▶ **ASSIGNED TASK**
From the first line of the entries below, reproduce everything exactly through the line with "U1: HT7333 -> LM7812", and nothing more.
** Opening GIVEN DATA block **
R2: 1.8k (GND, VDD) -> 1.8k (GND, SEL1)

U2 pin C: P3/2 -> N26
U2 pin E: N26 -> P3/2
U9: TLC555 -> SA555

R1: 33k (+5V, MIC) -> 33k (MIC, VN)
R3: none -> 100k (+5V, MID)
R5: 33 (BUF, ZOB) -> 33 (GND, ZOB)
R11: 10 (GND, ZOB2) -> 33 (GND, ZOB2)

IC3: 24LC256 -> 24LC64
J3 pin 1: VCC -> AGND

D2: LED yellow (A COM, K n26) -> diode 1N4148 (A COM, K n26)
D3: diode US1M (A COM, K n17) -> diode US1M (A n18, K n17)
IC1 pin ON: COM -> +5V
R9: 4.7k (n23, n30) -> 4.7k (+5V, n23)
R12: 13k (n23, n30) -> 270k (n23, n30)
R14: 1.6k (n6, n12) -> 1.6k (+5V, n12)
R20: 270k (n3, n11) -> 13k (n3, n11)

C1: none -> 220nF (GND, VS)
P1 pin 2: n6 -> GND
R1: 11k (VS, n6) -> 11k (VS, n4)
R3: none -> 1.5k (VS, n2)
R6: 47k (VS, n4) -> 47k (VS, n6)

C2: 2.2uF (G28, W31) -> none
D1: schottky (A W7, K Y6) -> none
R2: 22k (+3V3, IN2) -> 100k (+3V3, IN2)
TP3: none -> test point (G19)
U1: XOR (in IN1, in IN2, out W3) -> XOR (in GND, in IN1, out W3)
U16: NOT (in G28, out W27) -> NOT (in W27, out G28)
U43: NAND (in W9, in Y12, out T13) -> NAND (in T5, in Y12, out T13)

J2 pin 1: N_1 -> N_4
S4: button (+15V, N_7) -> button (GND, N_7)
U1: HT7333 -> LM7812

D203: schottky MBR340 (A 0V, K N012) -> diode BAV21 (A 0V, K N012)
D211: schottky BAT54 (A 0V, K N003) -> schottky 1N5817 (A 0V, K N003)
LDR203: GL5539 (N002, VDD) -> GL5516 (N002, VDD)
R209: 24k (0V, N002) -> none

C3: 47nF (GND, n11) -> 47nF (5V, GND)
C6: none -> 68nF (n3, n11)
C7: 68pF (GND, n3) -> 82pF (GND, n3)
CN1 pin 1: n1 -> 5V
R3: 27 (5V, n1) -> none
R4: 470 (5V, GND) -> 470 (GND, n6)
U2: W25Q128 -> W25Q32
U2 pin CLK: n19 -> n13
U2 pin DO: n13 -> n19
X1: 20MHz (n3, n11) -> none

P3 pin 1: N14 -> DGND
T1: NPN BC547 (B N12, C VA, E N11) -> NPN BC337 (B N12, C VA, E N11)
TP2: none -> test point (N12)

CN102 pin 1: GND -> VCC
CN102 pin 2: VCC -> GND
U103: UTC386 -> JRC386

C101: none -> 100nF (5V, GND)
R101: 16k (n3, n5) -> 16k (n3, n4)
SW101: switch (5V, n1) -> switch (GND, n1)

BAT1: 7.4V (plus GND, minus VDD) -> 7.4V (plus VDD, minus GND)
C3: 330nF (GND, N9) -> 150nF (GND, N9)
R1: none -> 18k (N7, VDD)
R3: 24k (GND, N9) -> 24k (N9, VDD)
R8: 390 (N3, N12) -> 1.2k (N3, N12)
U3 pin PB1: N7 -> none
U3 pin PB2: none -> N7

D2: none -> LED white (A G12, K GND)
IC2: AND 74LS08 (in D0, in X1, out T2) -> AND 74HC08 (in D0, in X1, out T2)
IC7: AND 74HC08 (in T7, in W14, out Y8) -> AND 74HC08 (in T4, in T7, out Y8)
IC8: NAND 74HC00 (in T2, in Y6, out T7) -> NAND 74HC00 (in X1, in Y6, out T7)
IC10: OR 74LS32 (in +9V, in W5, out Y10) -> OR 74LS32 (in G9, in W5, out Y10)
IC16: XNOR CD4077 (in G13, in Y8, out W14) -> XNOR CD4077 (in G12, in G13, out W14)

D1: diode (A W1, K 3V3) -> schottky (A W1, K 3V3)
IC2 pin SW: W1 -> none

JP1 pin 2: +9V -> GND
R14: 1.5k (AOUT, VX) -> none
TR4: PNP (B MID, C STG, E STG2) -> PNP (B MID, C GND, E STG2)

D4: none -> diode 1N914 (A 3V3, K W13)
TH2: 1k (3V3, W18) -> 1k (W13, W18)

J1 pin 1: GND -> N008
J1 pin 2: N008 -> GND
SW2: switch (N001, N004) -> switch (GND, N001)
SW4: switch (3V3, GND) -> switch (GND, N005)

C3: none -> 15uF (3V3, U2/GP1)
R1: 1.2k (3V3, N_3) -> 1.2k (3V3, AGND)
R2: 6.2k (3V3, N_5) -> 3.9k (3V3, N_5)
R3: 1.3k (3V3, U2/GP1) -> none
** Closing GIVEN DATA block **
▶ **REPLY**
R2: 1.8k (GND, VDD) -> 1.8k (GND, SEL1)

U2 pin C: P3/2 -> N26
U2 pin E: N26 -> P3/2
U9: TLC555 -> SA555

R1: 33k (+5V, MIC) -> 33k (MIC, VN)
R3: none -> 100k (+5V, MID)
R5: 33 (BUF, ZOB) -> 33 (GND, ZOB)
R11: 10 (GND, ZOB2) -> 33 (GND, ZOB2)

IC3: 24LC256 -> 24LC64
J3 pin 1: VCC -> AGND

D2: LED yellow (A COM, K n26) -> diode 1N4148 (A COM, K n26)
D3: diode US1M (A COM, K n17) -> diode US1M (A n18, K n17)
IC1 pin ON: COM -> +5V
R9: 4.7k (n23, n30) -> 4.7k (+5V, n23)
R12: 13k (n23, n30) -> 270k (n23, n30)
R14: 1.6k (n6, n12) -> 1.6k (+5V, n12)
R20: 270k (n3, n11) -> 13k (n3, n11)

C1: none -> 220nF (GND, VS)
P1 pin 2: n6 -> GND
R1: 11k (VS, n6) -> 11k (VS, n4)
R3: none -> 1.5k (VS, n2)
R6: 47k (VS, n4) -> 47k (VS, n6)

C2: 2.2uF (G28, W31) -> none
D1: schottky (A W7, K Y6) -> none
R2: 22k (+3V3, IN2) -> 100k (+3V3, IN2)
TP3: none -> test point (G19)
U1: XOR (in IN1, in IN2, out W3) -> XOR (in GND, in IN1, out W3)
U16: NOT (in G28, out W27) -> NOT (in W27, out G28)
U43: NAND (in W9, in Y12, out T13) -> NAND (in T5, in Y12, out T13)

J2 pin 1: N_1 -> N_4
S4: button (+15V, N_7) -> button (GND, N_7)
U1: HT7333 -> LM7812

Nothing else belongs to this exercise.